►

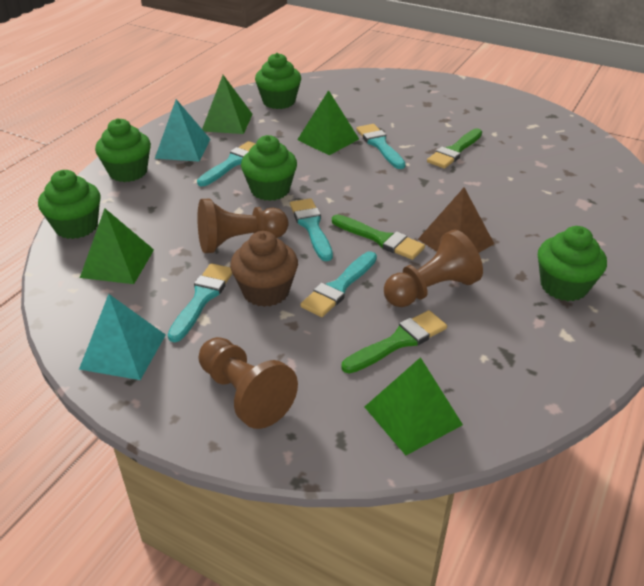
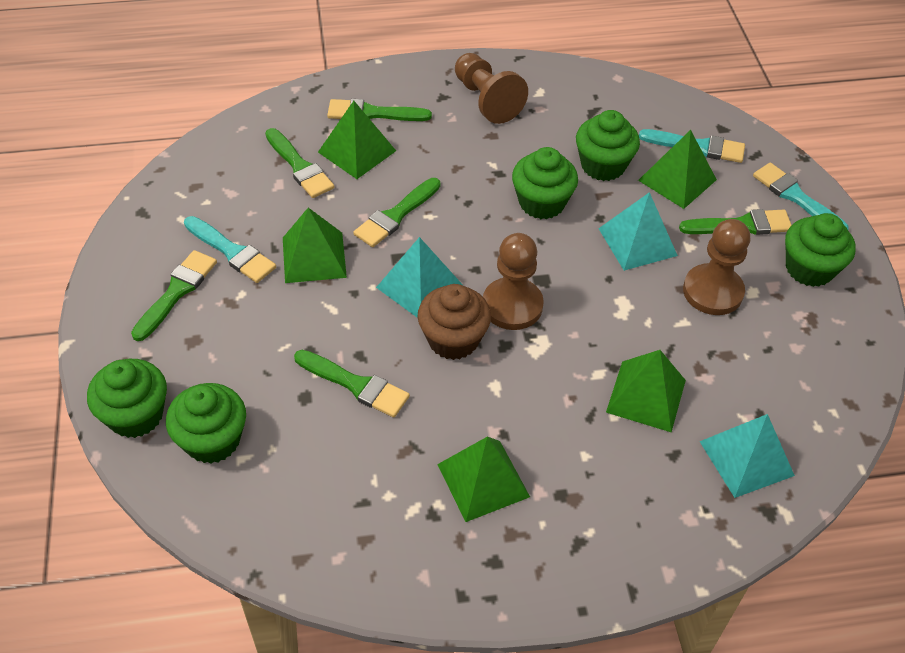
brown pyramid: 1 -> 0
green brush: 3 -> 6
green pyramid: 4 -> 5
turquoise brush: 5 -> 3
turquoise pyramid: 2 -> 3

◄

ASSIGNED TASK: Beginning from the line that contains "green pyramid: 4 -> 5", give each line again exactly, through the final line of the records.

OUTPUT FOR THIS TASK:
green pyramid: 4 -> 5
turquoise brush: 5 -> 3
turquoise pyramid: 2 -> 3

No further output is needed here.